Assignment :: Nothing in the records below should be altered in the copy, although the pictures must be left out.

Data provided ::
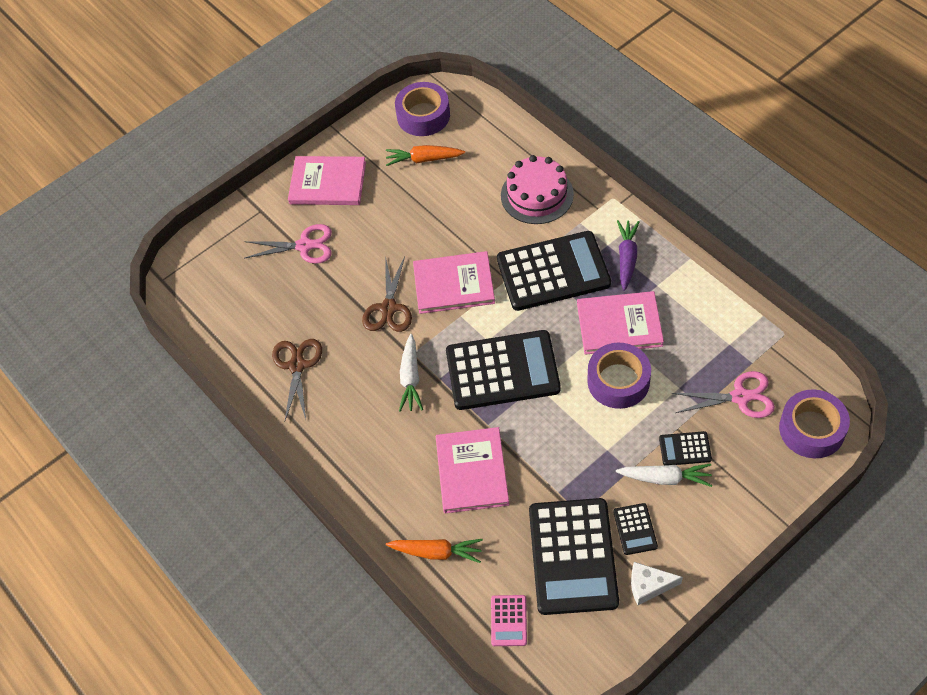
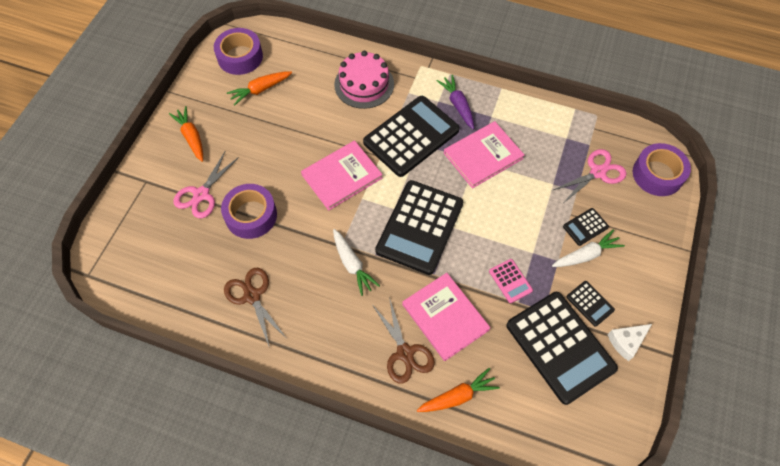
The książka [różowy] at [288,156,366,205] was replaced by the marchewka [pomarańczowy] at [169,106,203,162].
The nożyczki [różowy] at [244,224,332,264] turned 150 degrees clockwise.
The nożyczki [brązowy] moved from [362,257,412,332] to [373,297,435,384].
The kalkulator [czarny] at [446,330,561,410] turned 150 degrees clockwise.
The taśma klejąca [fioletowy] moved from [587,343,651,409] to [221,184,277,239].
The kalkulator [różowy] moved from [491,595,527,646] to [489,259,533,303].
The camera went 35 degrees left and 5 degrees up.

Response area ::
The książka [różowy] at [288,156,366,205] was replaced by the marchewka [pomarańczowy] at [169,106,203,162].
The nożyczki [różowy] at [244,224,332,264] turned 150 degrees clockwise.
The nożyczki [brązowy] moved from [362,257,412,332] to [373,297,435,384].
The kalkulator [czarny] at [446,330,561,410] turned 150 degrees clockwise.
The taśma klejąca [fioletowy] moved from [587,343,651,409] to [221,184,277,239].
The kalkulator [różowy] moved from [491,595,527,646] to [489,259,533,303].
The camera went 35 degrees left and 5 degrees up.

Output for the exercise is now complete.